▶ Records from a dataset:

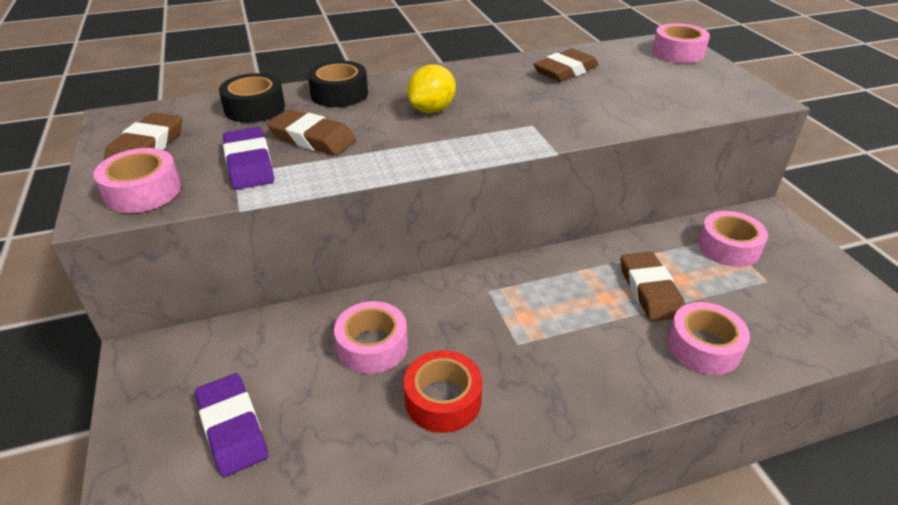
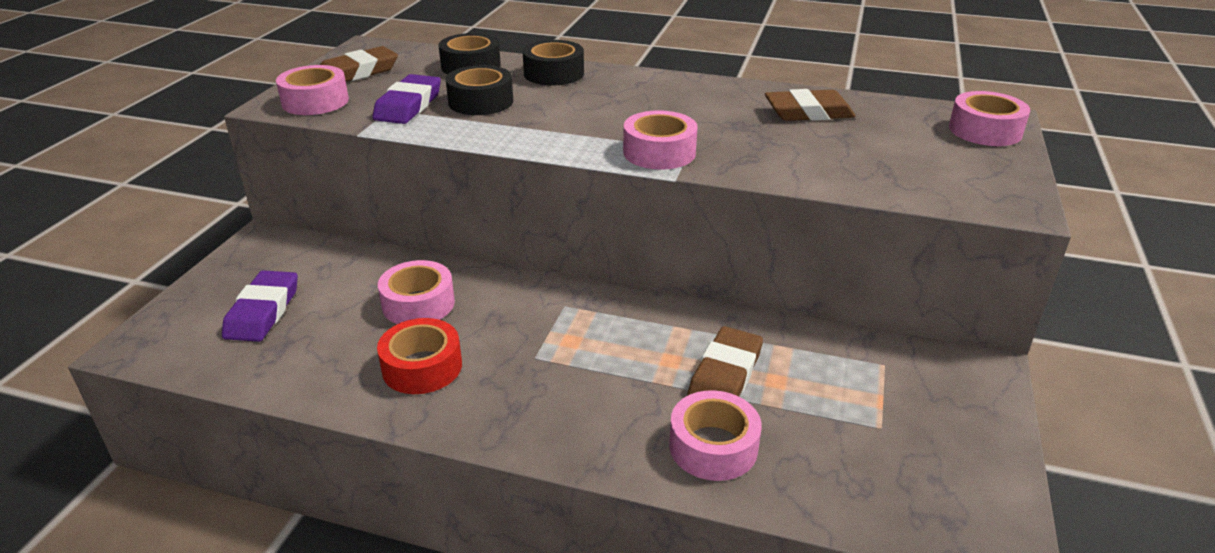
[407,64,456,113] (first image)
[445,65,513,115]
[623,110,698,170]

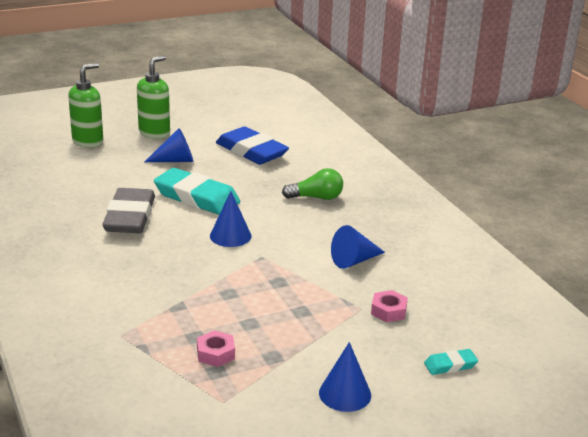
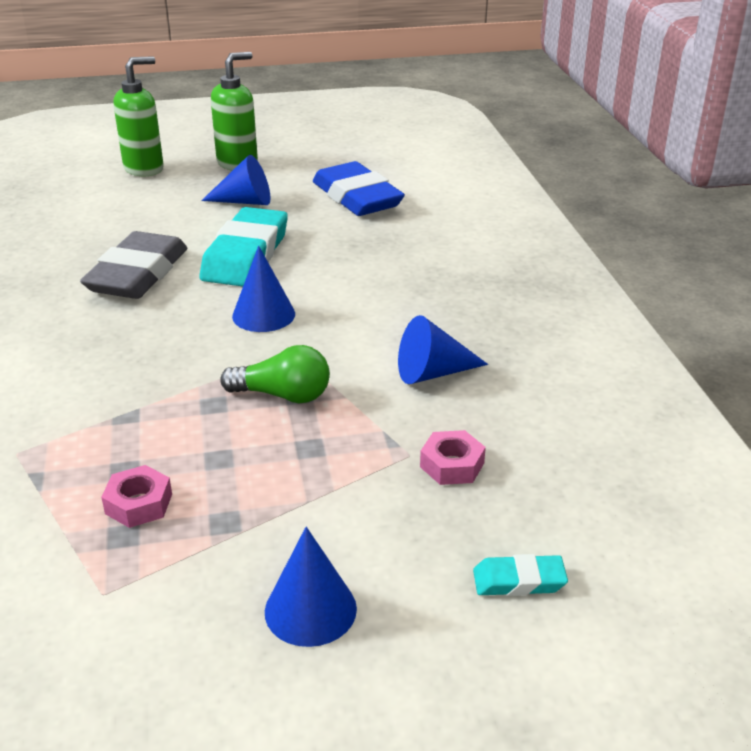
[200,207,288,287]
[220,345,330,403]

▶ Work to be completed:
Give the data above again, exactly, with every picture removed.

▶ Answer box:
[407,64,456,113] (first image)
[445,65,513,115]
[623,110,698,170]

[200,207,288,287]
[220,345,330,403]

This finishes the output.